■ Consigne
Quelles lignes du matériel contiennent la chaîne « Clarinetto » ? Relevez-les toutes en respectant la casse.

■ Matériel fourni
__________________________________________________

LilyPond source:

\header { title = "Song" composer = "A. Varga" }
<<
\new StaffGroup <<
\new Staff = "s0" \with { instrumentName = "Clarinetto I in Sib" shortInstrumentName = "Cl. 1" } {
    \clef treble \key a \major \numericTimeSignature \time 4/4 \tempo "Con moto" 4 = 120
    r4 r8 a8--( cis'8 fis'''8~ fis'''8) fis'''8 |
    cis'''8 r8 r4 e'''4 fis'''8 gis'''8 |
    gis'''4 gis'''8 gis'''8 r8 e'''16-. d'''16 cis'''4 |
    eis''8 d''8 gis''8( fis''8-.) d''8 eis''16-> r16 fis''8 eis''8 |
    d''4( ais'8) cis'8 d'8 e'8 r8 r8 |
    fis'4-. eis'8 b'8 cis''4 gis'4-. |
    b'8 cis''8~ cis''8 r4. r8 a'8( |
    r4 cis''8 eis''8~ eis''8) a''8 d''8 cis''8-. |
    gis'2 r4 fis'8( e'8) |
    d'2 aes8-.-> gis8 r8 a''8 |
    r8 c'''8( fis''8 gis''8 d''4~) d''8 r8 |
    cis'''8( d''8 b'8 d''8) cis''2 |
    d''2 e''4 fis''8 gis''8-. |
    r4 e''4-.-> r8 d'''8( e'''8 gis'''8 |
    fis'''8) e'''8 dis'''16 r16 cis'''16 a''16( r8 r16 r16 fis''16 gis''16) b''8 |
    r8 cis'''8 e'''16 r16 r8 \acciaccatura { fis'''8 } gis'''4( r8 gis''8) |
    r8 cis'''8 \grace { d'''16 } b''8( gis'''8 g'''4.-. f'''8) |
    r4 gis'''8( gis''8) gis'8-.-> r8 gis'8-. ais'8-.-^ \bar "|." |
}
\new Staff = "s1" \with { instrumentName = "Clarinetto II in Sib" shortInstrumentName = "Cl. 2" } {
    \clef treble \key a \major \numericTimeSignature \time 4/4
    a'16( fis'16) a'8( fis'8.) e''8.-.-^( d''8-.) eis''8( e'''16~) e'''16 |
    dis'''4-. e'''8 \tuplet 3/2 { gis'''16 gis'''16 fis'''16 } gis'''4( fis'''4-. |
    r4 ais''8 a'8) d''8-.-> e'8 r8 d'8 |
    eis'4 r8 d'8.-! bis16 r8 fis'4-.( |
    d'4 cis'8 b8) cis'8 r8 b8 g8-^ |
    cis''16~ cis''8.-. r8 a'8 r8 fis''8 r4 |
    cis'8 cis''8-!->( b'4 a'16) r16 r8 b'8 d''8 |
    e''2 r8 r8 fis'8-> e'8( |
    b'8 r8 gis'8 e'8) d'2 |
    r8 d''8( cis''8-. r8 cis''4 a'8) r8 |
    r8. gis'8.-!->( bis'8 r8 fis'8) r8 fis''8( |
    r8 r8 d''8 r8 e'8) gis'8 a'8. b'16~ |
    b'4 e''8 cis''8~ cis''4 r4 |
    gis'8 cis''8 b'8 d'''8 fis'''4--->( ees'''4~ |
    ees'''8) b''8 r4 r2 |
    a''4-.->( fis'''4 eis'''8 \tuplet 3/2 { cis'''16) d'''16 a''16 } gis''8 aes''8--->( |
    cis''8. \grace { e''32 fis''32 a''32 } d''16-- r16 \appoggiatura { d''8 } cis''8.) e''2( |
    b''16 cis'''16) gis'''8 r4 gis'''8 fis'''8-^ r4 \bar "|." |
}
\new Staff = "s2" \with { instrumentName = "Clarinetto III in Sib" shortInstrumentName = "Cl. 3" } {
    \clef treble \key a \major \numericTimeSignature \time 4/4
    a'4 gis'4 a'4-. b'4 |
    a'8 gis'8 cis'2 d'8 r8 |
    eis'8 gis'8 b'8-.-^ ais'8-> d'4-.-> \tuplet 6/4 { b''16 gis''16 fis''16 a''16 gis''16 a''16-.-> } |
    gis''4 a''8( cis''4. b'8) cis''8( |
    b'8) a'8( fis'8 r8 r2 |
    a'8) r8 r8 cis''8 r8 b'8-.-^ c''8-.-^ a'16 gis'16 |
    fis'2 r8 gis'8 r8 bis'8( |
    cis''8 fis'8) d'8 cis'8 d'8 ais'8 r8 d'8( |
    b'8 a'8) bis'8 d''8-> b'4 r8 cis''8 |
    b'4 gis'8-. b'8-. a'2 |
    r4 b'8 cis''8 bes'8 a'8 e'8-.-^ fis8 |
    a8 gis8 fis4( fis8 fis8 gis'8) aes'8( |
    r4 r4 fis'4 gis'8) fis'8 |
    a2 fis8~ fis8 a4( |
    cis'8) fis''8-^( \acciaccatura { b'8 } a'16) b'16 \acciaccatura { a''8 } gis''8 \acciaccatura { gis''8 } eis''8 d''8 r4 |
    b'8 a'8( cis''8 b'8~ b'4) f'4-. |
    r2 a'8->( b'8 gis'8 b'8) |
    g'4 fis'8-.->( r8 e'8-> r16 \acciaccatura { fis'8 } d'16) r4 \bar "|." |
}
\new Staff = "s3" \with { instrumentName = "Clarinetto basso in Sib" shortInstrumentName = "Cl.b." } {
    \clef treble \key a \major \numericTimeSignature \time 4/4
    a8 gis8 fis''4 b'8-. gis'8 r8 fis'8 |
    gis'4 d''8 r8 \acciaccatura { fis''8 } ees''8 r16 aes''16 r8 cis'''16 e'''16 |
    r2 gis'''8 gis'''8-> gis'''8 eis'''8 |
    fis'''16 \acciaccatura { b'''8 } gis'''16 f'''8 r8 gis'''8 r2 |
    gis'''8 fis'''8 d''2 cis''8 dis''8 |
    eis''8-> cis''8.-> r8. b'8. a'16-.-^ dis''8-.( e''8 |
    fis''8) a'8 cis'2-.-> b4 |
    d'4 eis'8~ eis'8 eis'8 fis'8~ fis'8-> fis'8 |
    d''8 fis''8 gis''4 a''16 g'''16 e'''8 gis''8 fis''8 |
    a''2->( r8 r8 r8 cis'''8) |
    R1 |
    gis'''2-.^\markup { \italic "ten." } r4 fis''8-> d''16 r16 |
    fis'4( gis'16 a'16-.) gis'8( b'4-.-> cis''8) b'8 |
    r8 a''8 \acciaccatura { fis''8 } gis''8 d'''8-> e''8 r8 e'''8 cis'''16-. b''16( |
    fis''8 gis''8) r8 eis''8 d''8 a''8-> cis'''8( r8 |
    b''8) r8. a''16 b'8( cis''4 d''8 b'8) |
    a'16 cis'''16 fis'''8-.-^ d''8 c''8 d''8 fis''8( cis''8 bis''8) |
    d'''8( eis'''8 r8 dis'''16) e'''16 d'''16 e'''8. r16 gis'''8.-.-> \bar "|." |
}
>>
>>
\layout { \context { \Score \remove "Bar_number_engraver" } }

__________________________________________________

■ Réponse
\new Staff = "s0" \with { instrumentName = "Clarinetto I in Sib" shortInstrumentName = "Cl. 1" } {
\new Staff = "s1" \with { instrumentName = "Clarinetto II in Sib" shortInstrumentName = "Cl. 2" } {
\new Staff = "s2" \with { instrumentName = "Clarinetto III in Sib" shortInstrumentName = "Cl. 3" } {
\new Staff = "s3" \with { instrumentName = "Clarinetto basso in Sib" shortInstrumentName = "Cl.b." } {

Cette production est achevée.